DIRECTIONS FOR THIS TASK:
In your copy of the data, include no pictures and alter nothing else.

[TASK INPUTS]

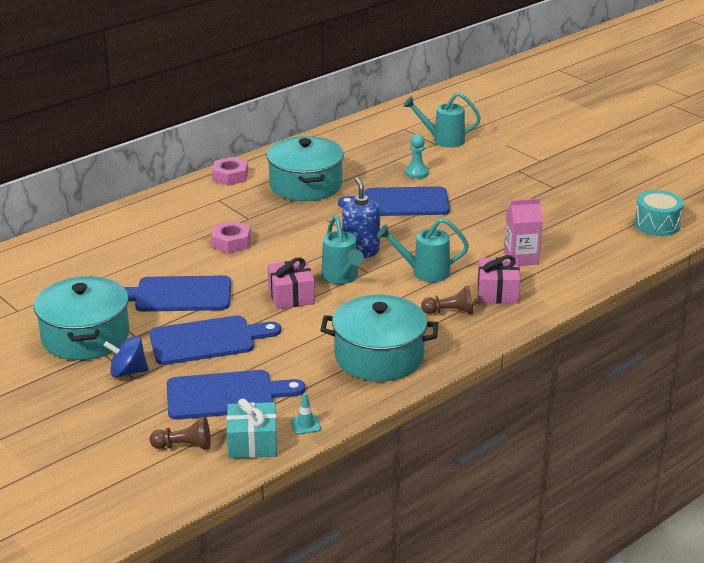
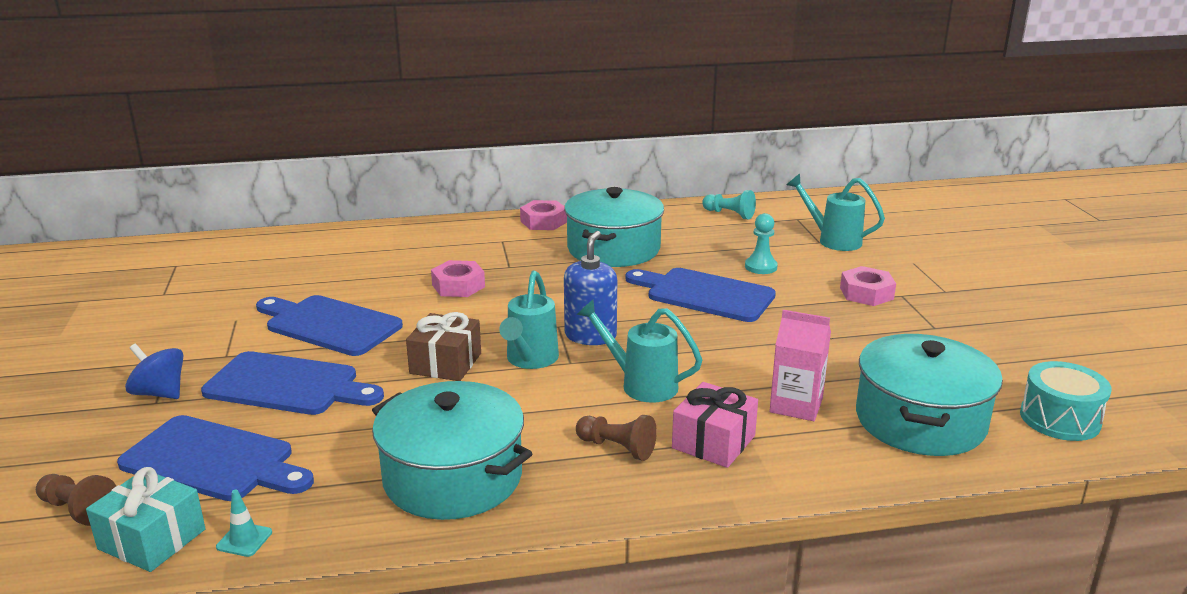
camera: 30 degrees right, 5 degrees down
(85, 337) = (180, 340): turquoise pot -> turquoise pot (920, 421)
(291, 296) = (445, 363): pink gift -> brown gift
(355, 136) = (729, 214): none -> turquoise pawn
(497, 174) = (866, 293): none -> pink nut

[/TASK INPUTS]

WRITTEN RESPONSE:
camera: 30 degrees right, 5 degrees down
(85, 337) = (180, 340): turquoise pot -> turquoise pot (920, 421)
(291, 296) = (445, 363): pink gift -> brown gift
(355, 136) = (729, 214): none -> turquoise pawn
(497, 174) = (866, 293): none -> pink nut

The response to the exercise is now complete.